*DESCRIPTION OF THE TASK:* Once you reach the line containing "BUZZER: KY-012 -> KY-006", write out that line and every remaining line of the records exactly.

(Change listing data)
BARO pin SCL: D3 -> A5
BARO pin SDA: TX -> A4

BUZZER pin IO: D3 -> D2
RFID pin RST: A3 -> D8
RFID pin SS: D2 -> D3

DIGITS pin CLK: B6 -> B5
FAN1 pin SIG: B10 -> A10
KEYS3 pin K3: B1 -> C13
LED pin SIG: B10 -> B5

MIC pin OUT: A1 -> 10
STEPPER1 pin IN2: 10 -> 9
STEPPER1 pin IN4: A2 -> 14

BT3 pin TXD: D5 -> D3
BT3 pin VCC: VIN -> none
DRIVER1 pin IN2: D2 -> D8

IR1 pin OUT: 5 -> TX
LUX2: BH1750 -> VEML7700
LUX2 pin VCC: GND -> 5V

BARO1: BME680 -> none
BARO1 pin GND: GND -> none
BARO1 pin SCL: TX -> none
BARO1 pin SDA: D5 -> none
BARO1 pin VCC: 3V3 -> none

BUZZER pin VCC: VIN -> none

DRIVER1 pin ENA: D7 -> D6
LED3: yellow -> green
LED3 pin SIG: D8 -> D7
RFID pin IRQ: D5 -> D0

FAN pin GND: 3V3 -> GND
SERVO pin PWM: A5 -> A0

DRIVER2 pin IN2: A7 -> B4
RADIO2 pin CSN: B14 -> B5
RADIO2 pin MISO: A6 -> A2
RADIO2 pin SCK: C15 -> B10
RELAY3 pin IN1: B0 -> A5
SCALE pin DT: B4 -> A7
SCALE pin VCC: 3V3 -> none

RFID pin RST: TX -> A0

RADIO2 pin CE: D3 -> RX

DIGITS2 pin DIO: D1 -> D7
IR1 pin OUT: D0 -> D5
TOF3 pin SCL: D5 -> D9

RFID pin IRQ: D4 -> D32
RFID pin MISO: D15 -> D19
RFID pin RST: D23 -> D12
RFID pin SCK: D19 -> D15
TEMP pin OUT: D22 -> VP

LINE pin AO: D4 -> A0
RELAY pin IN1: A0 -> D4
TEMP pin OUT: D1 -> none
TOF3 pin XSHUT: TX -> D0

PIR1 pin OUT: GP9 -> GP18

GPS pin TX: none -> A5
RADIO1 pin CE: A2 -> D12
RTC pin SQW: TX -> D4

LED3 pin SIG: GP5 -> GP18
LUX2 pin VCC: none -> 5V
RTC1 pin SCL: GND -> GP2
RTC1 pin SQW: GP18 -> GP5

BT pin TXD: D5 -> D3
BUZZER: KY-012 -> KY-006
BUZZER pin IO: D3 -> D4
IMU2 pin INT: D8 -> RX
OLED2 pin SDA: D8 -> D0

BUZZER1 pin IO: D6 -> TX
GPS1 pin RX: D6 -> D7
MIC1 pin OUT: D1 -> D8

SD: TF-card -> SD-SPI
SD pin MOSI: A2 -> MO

*THE ANSWER:*
BUZZER: KY-012 -> KY-006
BUZZER pin IO: D3 -> D4
IMU2 pin INT: D8 -> RX
OLED2 pin SDA: D8 -> D0

BUZZER1 pin IO: D6 -> TX
GPS1 pin RX: D6 -> D7
MIC1 pin OUT: D1 -> D8

SD: TF-card -> SD-SPI
SD pin MOSI: A2 -> MO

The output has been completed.